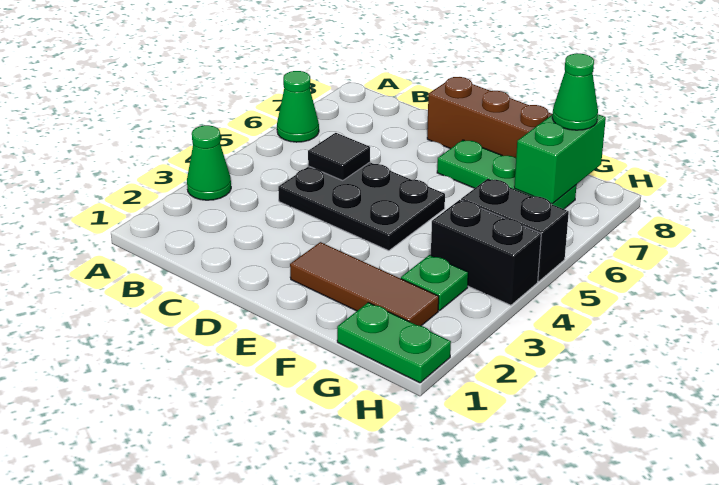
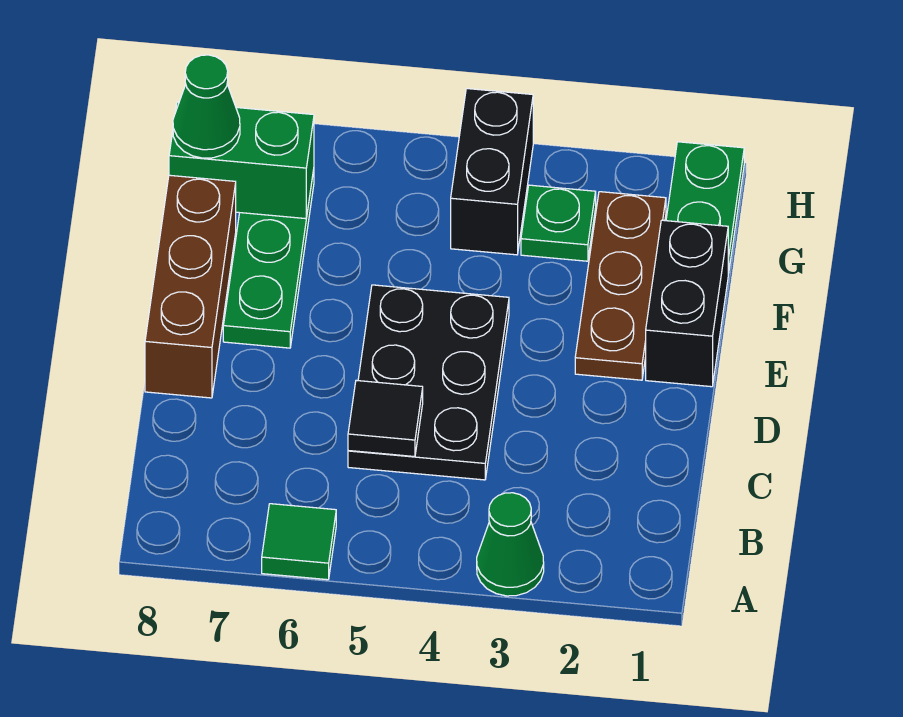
green cone A6 level 1 -> green tile A6 level 1
brown tile E2:G2 level 1 -> brown plate E2:G2 level 1
black brick G5:H5 level 1 -> black brick E1:F1 level 1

══════════════════════════════

▸ **What the task requires**
Every line above should be returned exactly; the pictures stay out.

▸ **Solution for this exercise**
green cone A6 level 1 -> green tile A6 level 1
brown tile E2:G2 level 1 -> brown plate E2:G2 level 1
black brick G5:H5 level 1 -> black brick E1:F1 level 1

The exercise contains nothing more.